> [GOAL OF THE EXERCISE]:
Reproduce word for word the lines between those holding "badge.png: [1032,743,1062,782] ->" and "USB 852: [492,350,516,367]", inclusive, and nothing else from the data below.
+ + +
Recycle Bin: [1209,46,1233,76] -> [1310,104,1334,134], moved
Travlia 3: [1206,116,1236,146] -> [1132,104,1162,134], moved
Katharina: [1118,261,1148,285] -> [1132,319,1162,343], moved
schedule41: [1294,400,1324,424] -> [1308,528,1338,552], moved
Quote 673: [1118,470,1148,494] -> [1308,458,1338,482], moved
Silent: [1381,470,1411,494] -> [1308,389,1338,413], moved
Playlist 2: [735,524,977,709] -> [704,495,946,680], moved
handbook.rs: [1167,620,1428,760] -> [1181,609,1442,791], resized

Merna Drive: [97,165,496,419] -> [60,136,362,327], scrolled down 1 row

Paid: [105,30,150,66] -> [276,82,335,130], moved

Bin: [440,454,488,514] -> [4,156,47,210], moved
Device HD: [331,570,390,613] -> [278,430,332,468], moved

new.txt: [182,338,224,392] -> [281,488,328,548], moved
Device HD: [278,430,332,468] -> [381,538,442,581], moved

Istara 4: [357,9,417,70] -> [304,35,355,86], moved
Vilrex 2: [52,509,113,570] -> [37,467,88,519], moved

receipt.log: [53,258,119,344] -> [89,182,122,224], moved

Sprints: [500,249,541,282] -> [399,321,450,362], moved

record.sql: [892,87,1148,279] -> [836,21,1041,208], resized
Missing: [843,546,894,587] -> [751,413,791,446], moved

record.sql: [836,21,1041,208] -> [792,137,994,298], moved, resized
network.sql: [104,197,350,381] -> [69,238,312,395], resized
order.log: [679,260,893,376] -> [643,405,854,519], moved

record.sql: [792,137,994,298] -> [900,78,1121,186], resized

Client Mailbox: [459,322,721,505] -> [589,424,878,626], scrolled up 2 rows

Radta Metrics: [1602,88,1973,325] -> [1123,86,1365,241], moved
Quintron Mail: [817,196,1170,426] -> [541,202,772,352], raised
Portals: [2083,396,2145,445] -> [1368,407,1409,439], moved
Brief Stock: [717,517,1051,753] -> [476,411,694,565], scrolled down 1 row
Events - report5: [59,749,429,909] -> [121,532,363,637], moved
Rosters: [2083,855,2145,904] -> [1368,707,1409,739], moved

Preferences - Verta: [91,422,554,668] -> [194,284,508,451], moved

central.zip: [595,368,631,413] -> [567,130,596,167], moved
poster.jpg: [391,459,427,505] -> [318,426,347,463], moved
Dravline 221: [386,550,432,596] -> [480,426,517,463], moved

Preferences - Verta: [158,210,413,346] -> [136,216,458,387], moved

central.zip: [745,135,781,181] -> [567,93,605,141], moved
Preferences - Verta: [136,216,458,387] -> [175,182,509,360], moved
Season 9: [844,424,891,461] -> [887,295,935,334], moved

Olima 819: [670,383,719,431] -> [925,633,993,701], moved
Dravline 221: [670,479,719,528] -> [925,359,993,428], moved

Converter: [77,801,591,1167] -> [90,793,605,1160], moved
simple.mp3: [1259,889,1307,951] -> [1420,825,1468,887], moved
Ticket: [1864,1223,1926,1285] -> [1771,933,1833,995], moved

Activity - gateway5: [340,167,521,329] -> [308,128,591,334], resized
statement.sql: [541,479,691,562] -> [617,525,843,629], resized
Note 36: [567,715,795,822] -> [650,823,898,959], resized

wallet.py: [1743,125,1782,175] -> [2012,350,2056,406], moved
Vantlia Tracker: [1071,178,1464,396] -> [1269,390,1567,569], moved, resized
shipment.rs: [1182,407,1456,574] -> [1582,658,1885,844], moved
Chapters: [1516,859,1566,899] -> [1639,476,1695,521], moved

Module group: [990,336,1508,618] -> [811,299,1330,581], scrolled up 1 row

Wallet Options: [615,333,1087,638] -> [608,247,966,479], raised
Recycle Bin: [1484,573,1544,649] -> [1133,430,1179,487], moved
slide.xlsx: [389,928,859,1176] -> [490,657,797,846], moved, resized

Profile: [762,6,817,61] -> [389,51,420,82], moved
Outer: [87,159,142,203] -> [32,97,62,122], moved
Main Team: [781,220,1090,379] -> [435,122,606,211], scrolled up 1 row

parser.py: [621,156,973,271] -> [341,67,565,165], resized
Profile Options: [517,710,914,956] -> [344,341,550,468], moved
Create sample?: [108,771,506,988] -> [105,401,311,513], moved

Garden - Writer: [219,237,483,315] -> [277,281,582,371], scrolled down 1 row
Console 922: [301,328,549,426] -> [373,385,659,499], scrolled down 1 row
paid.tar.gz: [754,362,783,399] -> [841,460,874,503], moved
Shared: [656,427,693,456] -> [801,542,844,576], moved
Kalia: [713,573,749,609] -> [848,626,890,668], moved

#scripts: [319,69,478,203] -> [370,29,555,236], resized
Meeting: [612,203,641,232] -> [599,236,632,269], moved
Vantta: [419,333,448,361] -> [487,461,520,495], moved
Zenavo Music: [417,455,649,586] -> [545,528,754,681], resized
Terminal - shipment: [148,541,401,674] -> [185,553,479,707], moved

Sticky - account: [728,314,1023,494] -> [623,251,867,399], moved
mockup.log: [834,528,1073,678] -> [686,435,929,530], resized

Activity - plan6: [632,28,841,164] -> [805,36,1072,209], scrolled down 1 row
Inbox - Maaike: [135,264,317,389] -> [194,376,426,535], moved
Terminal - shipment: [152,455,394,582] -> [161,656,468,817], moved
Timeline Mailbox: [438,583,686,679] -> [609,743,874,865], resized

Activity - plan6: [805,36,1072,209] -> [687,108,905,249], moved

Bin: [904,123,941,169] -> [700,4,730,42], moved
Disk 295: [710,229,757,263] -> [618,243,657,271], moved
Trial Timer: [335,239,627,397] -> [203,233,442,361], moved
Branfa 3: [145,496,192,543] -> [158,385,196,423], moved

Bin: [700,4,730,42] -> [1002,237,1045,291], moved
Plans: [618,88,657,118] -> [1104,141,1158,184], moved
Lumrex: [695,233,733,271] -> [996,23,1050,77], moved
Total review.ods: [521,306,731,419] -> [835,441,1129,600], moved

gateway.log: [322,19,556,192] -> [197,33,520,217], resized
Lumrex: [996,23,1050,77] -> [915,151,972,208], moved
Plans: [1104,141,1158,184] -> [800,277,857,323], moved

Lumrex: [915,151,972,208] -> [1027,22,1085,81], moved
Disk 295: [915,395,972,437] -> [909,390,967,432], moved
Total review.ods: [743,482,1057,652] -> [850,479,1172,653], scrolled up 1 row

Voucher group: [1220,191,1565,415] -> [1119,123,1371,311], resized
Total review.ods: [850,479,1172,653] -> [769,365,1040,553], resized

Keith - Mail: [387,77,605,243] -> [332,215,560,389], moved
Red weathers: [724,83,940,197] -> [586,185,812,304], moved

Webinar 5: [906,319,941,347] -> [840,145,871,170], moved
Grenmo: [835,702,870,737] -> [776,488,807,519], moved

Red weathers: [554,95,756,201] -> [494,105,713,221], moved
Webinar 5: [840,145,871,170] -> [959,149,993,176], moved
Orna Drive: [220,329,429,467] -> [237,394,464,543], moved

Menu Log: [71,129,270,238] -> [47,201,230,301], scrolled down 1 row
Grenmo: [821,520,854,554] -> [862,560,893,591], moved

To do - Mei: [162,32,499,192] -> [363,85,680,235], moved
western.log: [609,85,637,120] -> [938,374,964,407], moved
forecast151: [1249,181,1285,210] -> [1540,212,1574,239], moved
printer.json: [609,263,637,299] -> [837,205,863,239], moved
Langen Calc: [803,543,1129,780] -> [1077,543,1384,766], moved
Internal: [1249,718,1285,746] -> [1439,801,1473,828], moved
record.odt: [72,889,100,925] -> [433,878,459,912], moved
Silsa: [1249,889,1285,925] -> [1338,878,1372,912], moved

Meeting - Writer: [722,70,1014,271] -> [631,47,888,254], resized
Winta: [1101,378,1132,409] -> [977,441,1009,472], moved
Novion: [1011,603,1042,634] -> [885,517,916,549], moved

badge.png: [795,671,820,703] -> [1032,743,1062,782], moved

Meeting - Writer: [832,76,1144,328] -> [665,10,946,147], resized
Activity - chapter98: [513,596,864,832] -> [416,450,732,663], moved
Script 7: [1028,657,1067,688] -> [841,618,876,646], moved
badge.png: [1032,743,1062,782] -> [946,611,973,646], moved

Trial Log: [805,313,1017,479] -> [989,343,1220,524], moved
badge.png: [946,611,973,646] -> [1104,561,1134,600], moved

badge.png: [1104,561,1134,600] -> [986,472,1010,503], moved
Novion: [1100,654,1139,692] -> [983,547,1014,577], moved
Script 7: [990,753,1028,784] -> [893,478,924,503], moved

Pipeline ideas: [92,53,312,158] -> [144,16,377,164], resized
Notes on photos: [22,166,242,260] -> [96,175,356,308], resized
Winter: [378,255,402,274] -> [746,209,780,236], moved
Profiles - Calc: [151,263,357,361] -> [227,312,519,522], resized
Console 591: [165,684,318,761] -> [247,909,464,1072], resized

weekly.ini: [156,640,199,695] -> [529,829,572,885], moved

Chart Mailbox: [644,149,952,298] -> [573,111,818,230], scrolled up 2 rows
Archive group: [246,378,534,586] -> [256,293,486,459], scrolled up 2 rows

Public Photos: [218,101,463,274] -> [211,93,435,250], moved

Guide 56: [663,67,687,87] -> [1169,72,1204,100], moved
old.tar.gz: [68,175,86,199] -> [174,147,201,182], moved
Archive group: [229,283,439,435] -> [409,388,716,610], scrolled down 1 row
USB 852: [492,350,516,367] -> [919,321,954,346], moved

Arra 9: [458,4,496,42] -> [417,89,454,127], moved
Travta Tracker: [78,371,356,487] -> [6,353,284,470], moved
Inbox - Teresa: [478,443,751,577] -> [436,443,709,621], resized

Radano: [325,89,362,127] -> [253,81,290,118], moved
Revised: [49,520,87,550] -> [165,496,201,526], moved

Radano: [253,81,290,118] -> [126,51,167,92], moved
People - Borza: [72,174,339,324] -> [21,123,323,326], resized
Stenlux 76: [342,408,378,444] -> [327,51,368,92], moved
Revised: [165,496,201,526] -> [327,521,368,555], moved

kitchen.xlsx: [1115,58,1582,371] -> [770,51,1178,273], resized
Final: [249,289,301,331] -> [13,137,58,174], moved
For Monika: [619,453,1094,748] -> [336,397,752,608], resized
+ + +
> [EXPECTED ANSWER]:
badge.png: [1032,743,1062,782] -> [946,611,973,646], moved

Trial Log: [805,313,1017,479] -> [989,343,1220,524], moved
badge.png: [946,611,973,646] -> [1104,561,1134,600], moved

badge.png: [1104,561,1134,600] -> [986,472,1010,503], moved
Novion: [1100,654,1139,692] -> [983,547,1014,577], moved
Script 7: [990,753,1028,784] -> [893,478,924,503], moved

Pipeline ideas: [92,53,312,158] -> [144,16,377,164], resized
Notes on photos: [22,166,242,260] -> [96,175,356,308], resized
Winter: [378,255,402,274] -> [746,209,780,236], moved
Profiles - Calc: [151,263,357,361] -> [227,312,519,522], resized
Console 591: [165,684,318,761] -> [247,909,464,1072], resized

weekly.ini: [156,640,199,695] -> [529,829,572,885], moved

Chart Mailbox: [644,149,952,298] -> [573,111,818,230], scrolled up 2 rows
Archive group: [246,378,534,586] -> [256,293,486,459], scrolled up 2 rows

Public Photos: [218,101,463,274] -> [211,93,435,250], moved

Guide 56: [663,67,687,87] -> [1169,72,1204,100], moved
old.tar.gz: [68,175,86,199] -> [174,147,201,182], moved
Archive group: [229,283,439,435] -> [409,388,716,610], scrolled down 1 row
USB 852: [492,350,516,367] -> [919,321,954,346], moved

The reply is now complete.